WORK TO COMPLETE: Check each line below for the word "camera". Then give only how many lines have it.

[Opening DATA PROVIDED section]

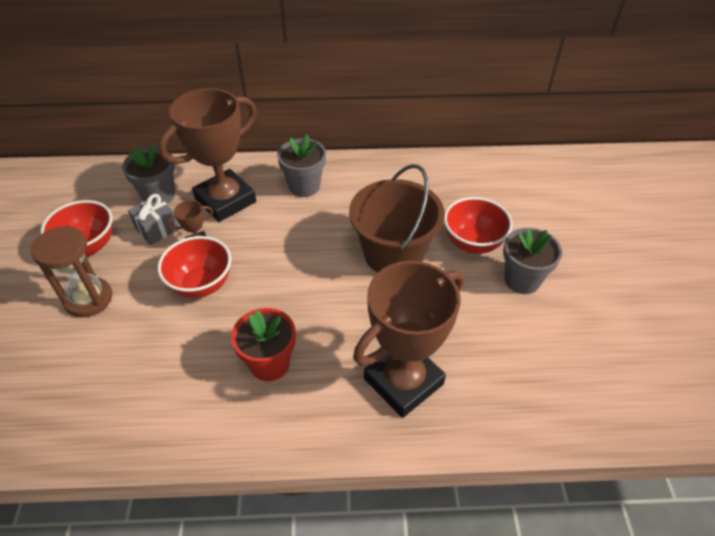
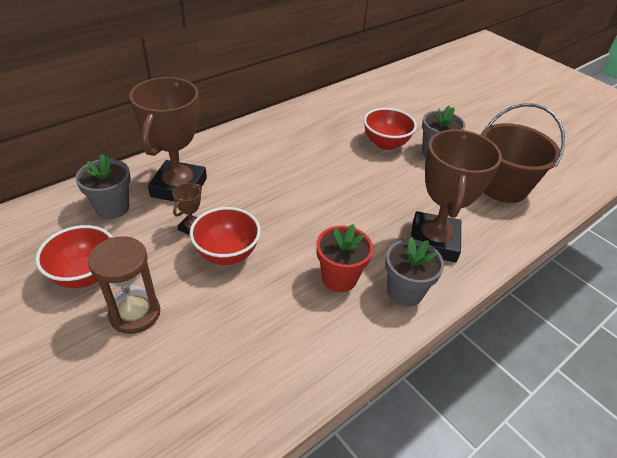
camera: 40 degrees left, 5 degrees down
grey gift [128,194,179,245] -> none
grey flower pot [277,134,326,197] -> grey flower pot moved to [385,237,444,307]
brown bucket [349,164,445,273] -> brown bucket moved to [481,103,565,203]

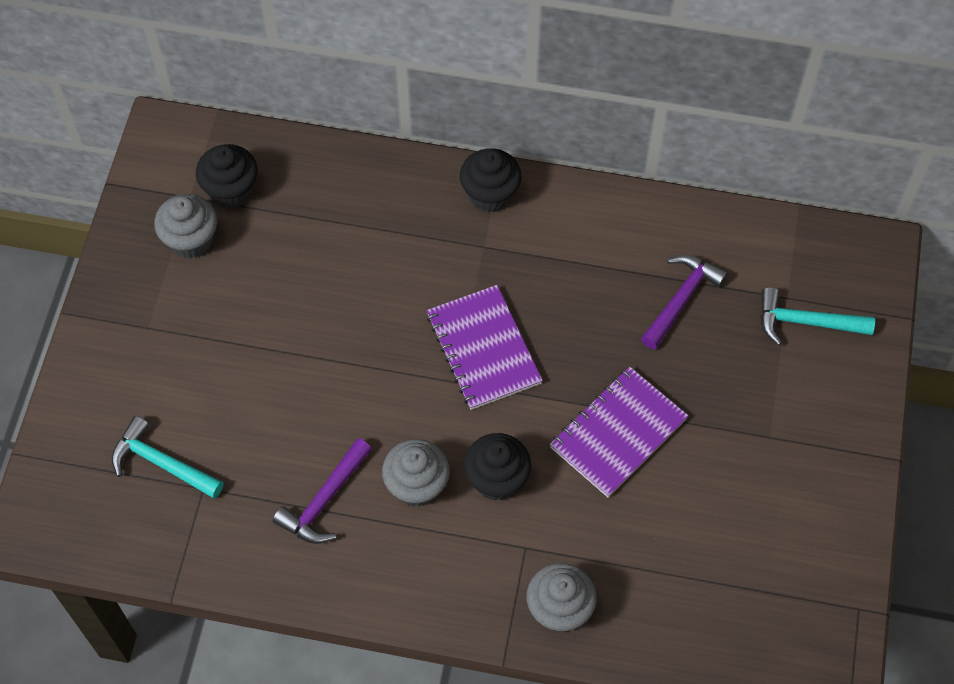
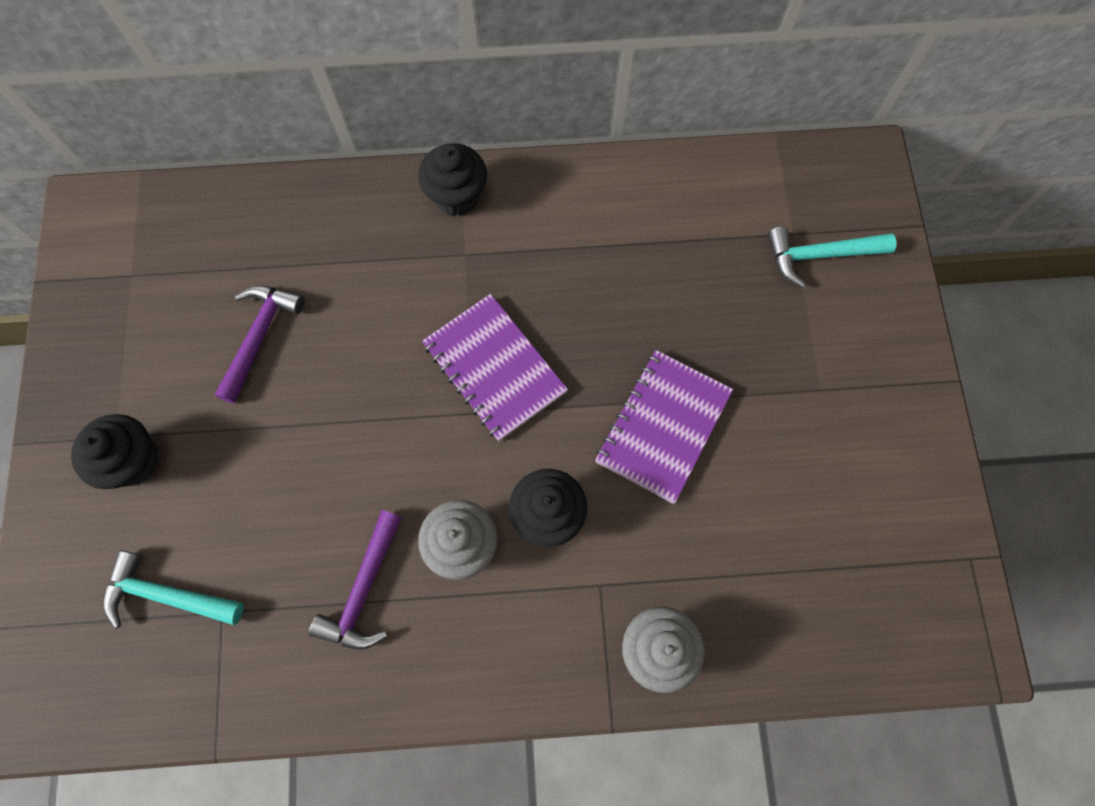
camera: 15 degrees left, 10 degrees up
grey cupcake [154,194,217,258] -> none
black cupcake [196,144,258,208] -> black cupcake moved to [71,414,159,489]
purple hammer [641,255,728,349] -> purple hammer moved to [215,286,305,404]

[Closing DATA PROVIDED section]

SOLVED EXERCISE: 2